* [Your instructions]: Whichever lines of the entries hold the word "dispenser" should be identified and copied.

* [The input]:
☆ ☆ ☆

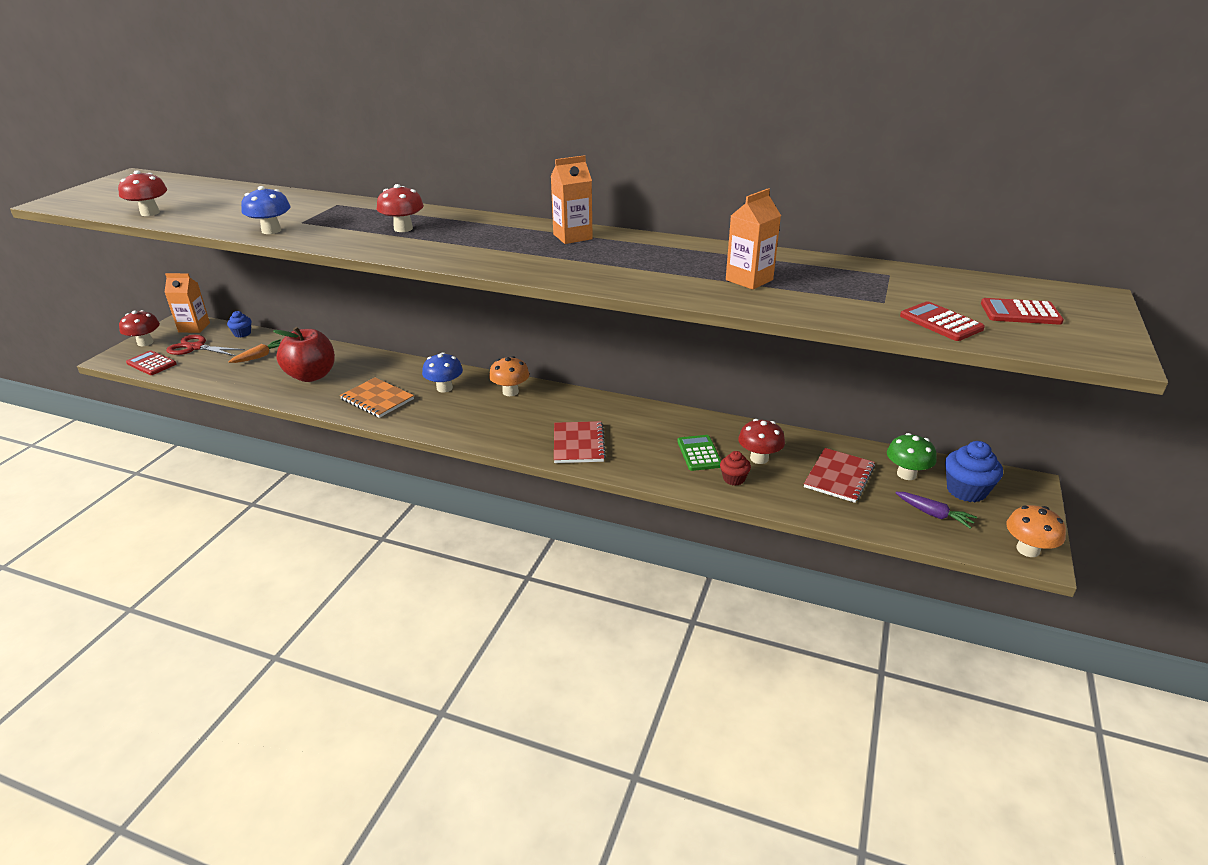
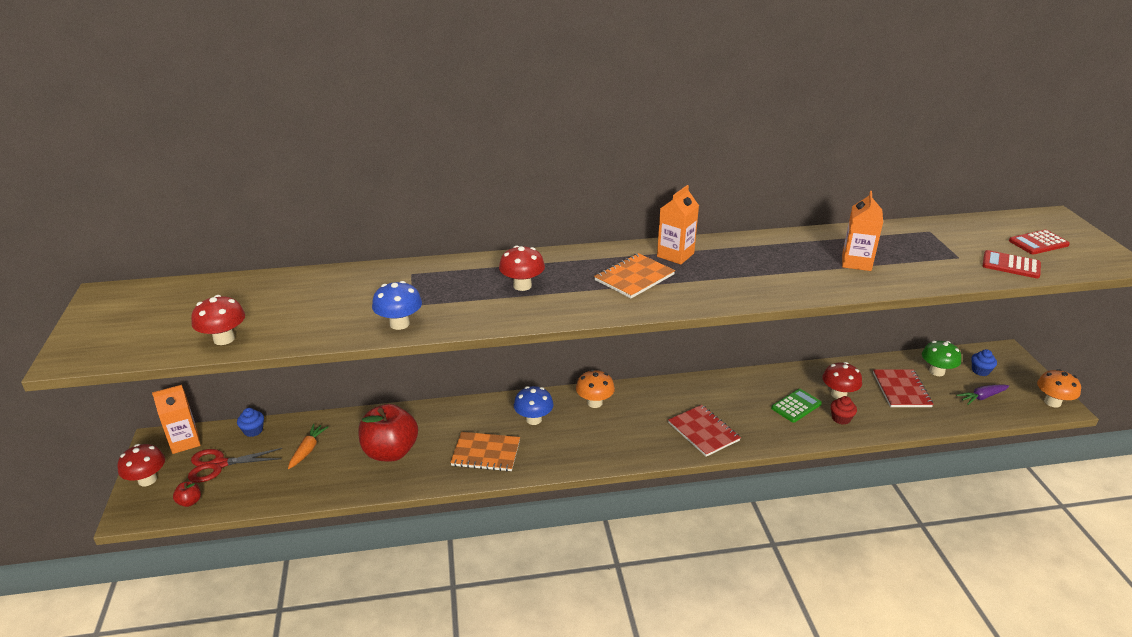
camera: 30 degrees left, 0 degrees up
(151, 364) = (190, 502): red calculator -> red apple
(505, 243) = (634, 277): none -> orange notebook
(699, 453) = (796, 406): green calculator -> green calculator turned 90 degrees clockwise
(934, 514) = (982, 397): purple carrot -> purple carrot turned 150 degrees clockwise
(966, 490) = (980, 371): blue cupcake -> blue cupcake, size x0.58

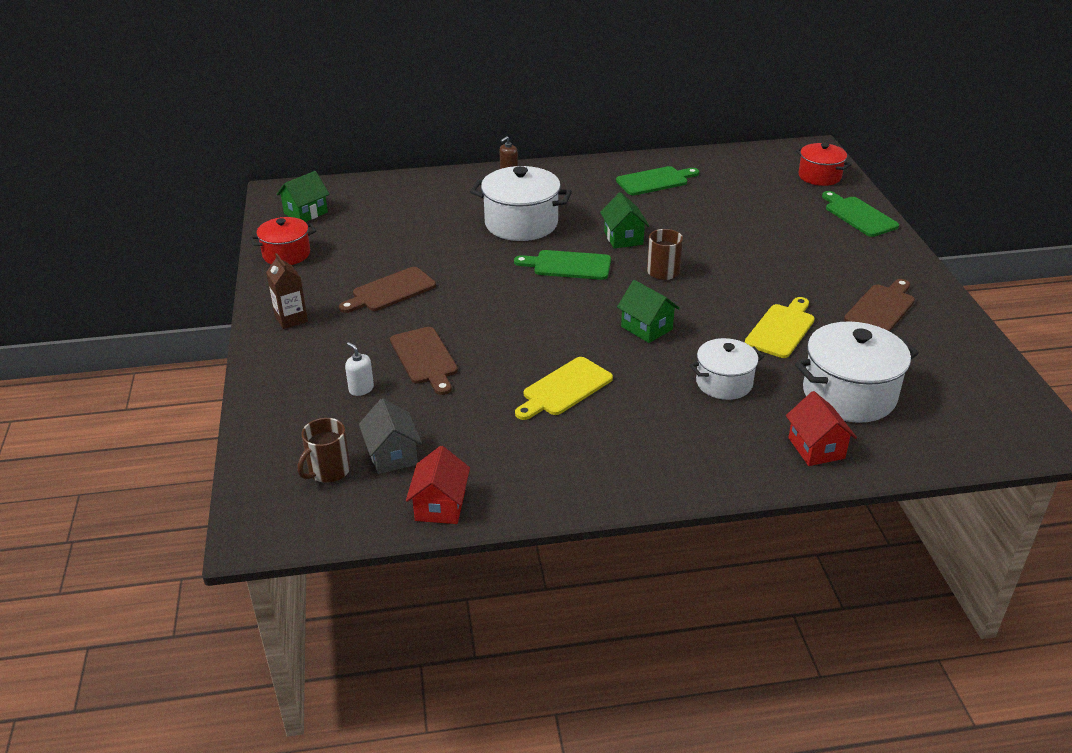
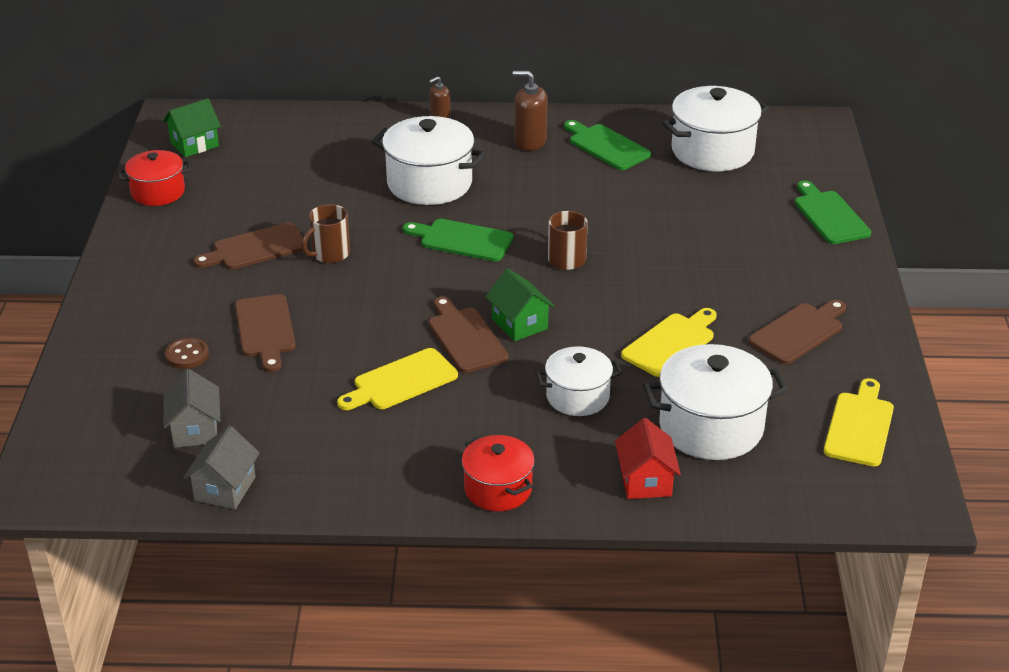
camera: 10 degrees right, 0 degrees up
(291, 319) = (139, 268): brown carton -> none
(328, 471) = (125, 438): brown mug -> brown mug (329, 254)
(361, 389) = (187, 355): white soap dispenser -> brown button
(440, 506) = (225, 489): red house -> grey house
(591, 183) = (530, 141): none -> brown soap dispenser
(605, 344) = (465, 337): none -> brown cutting board
(623, 238) = (539, 214): green house -> none
(655, 181) = (606, 146): green cutting board -> green cutting board turned 120 degrees counterclockwise
(742, 177) = (712, 151): none -> white pot
(819, 176) = (807, 160): red pot -> red pot (498, 489)
(970, 378) = (860, 426): none -> yellow cutting board

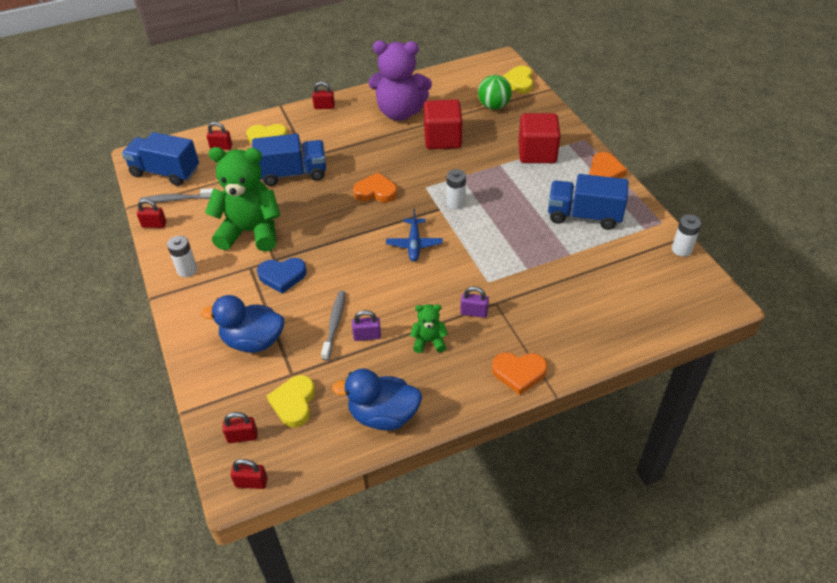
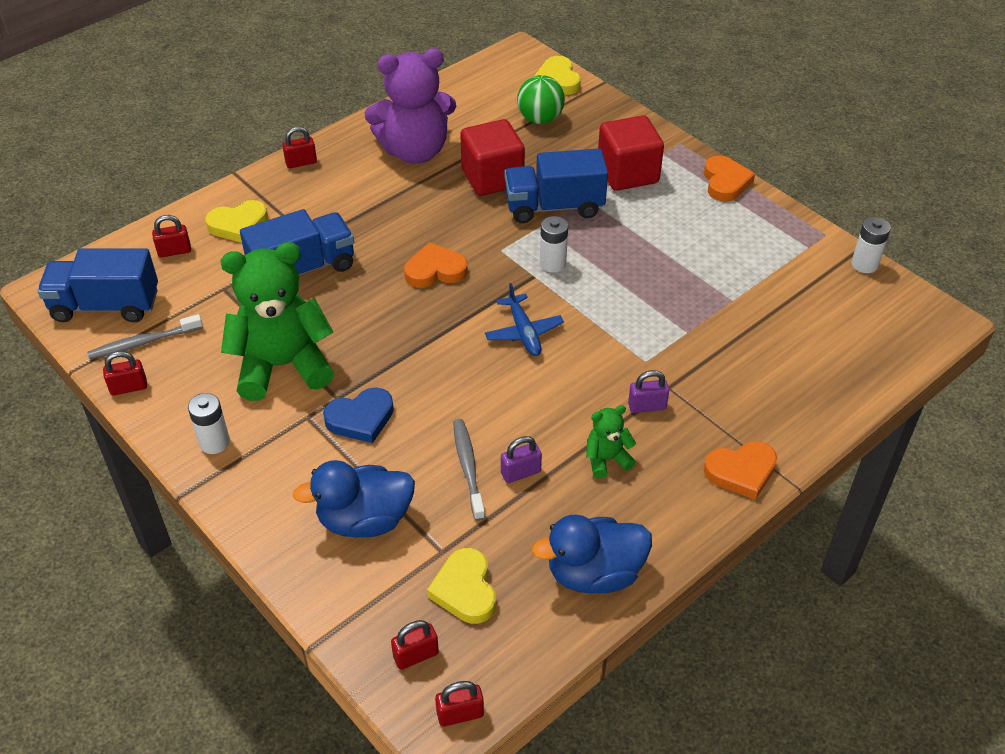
camera: 20 degrees left, 0 degrees up
(584, 215) = (726, 246): blue truck -> blue truck (554, 207)

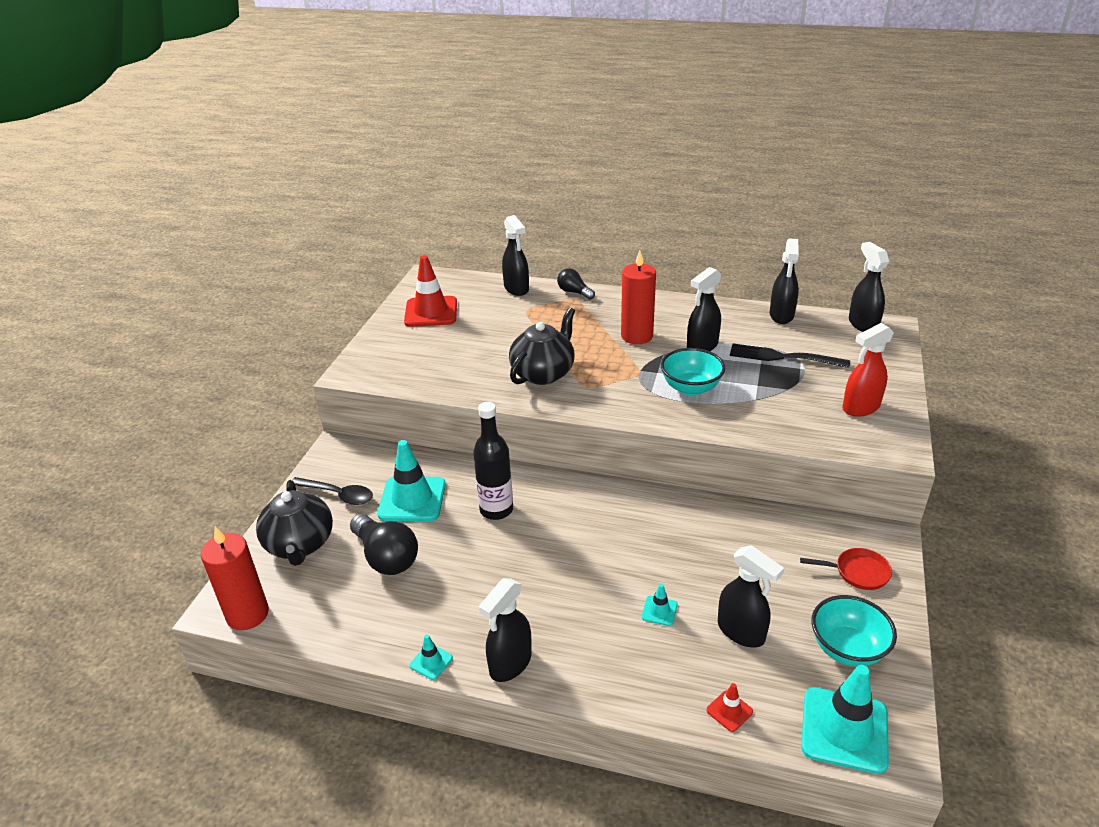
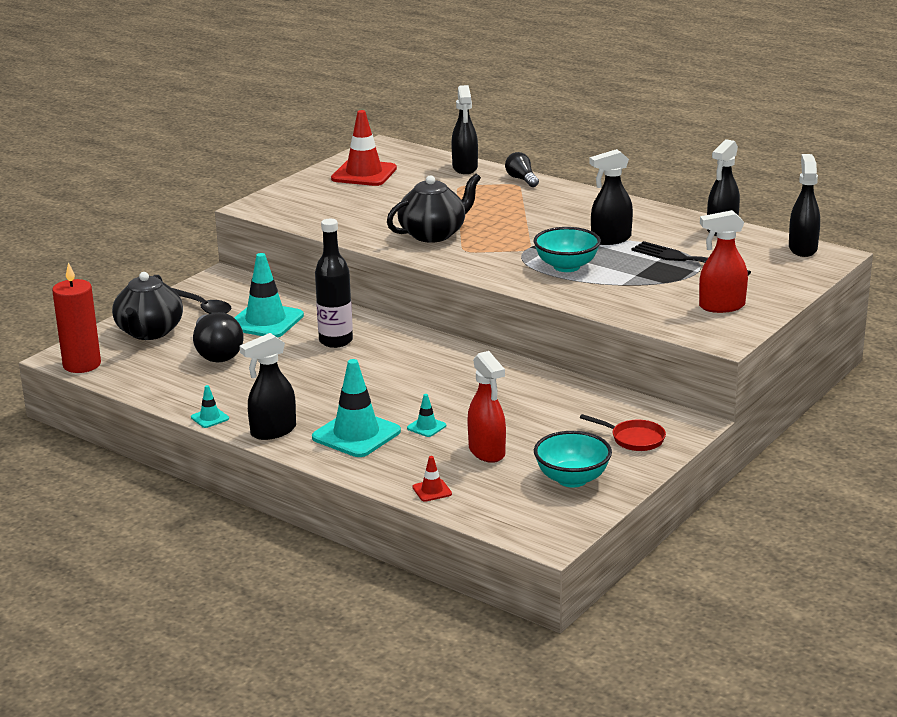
camera: 20 degrees right, 10 degrees down
(637, 336) = (552, 222): red candle -> none
(741, 632) = (487, 452): black spray bottle -> red spray bottle
(844, 730) = (519, 519): turquoise traffic cone -> turquoise traffic cone (356, 434)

☆ ☆ ☆

* [Exercise output]:
(361, 389) = (187, 355): white soap dispenser -> brown button
(591, 183) = (530, 141): none -> brown soap dispenser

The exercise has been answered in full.